Copy out, from the data, each line containing the string "left".

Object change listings
▼
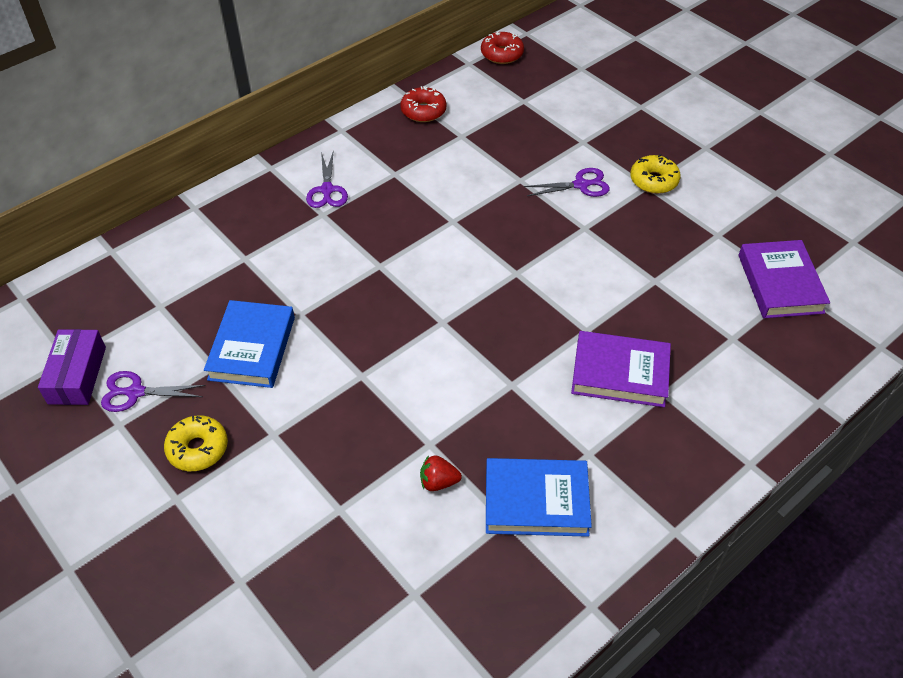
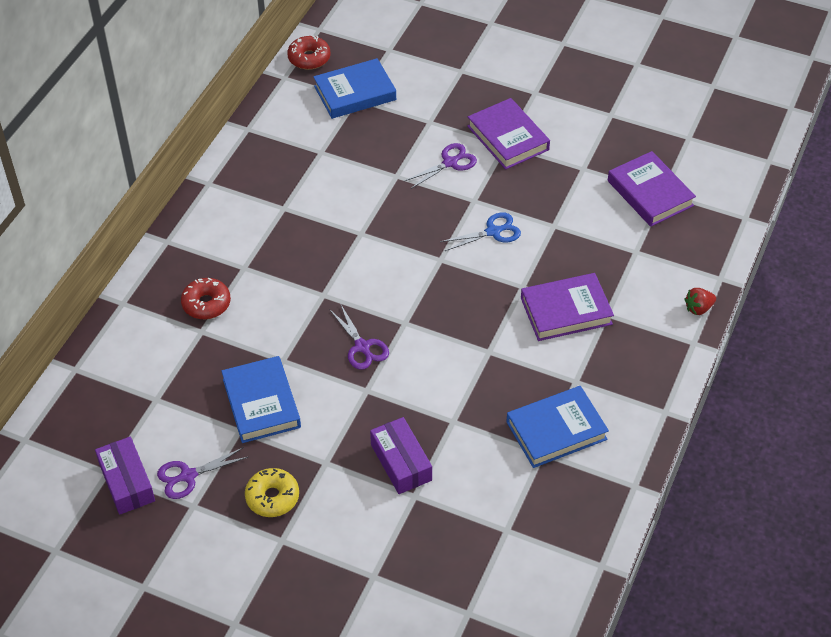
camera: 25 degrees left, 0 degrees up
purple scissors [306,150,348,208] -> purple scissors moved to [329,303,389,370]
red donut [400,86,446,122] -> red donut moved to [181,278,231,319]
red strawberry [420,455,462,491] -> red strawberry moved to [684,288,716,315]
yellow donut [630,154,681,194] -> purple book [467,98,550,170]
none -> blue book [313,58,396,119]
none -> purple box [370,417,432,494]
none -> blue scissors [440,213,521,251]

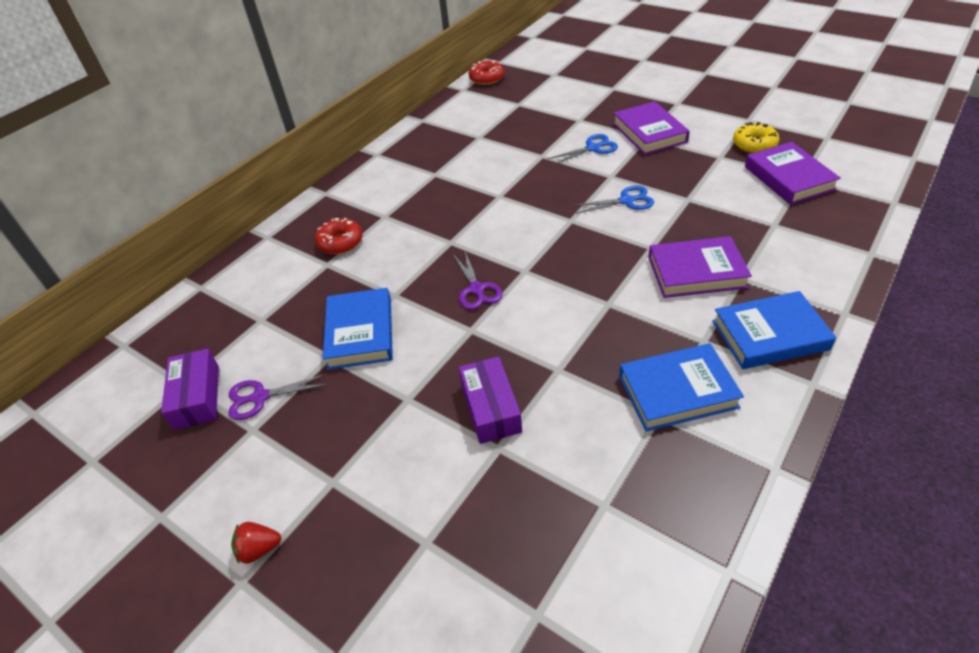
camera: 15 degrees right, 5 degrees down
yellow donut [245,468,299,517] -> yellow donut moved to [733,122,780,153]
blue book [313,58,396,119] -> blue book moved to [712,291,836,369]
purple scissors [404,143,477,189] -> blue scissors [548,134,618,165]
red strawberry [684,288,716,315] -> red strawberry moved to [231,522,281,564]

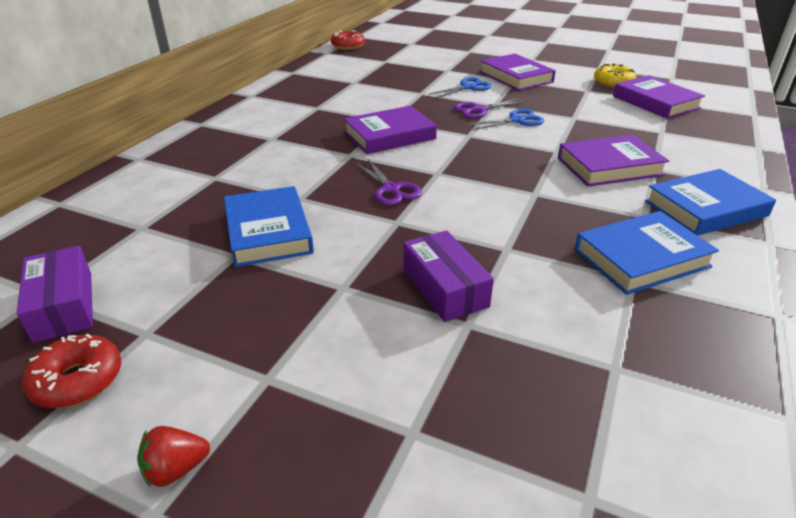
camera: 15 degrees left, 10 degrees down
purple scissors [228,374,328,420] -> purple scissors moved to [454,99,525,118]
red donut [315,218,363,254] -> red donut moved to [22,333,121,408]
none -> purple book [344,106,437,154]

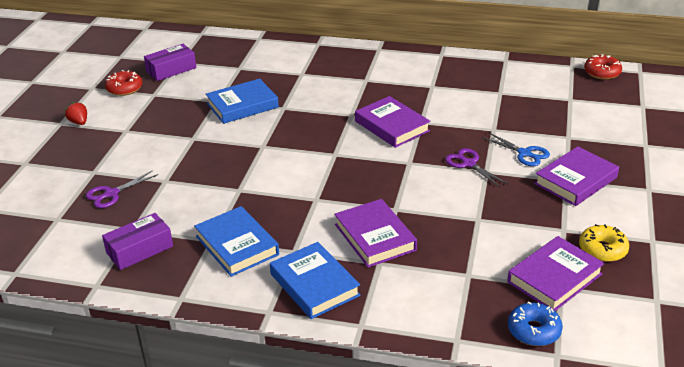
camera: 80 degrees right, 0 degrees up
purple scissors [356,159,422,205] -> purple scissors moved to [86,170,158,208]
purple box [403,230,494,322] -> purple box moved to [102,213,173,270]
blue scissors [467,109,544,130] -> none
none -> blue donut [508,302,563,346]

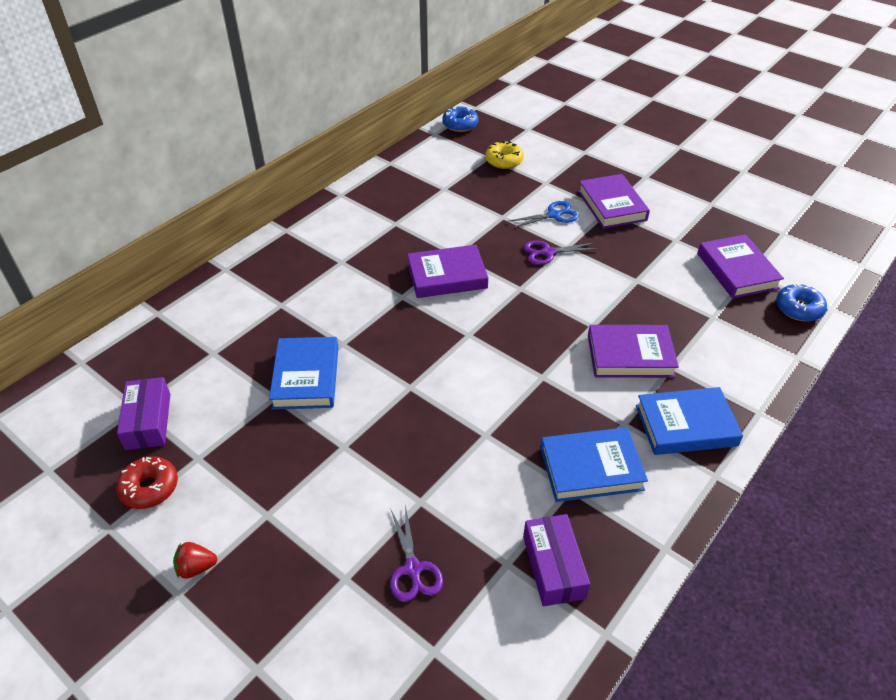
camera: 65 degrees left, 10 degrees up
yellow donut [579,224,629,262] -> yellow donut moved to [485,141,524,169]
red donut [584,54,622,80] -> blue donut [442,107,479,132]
▲
Your solution
camera: 25 degrees left, 0 degrees up
camera: 15 degrees left, 10 degrees down
camera: 65 degrees left, 10 degrees up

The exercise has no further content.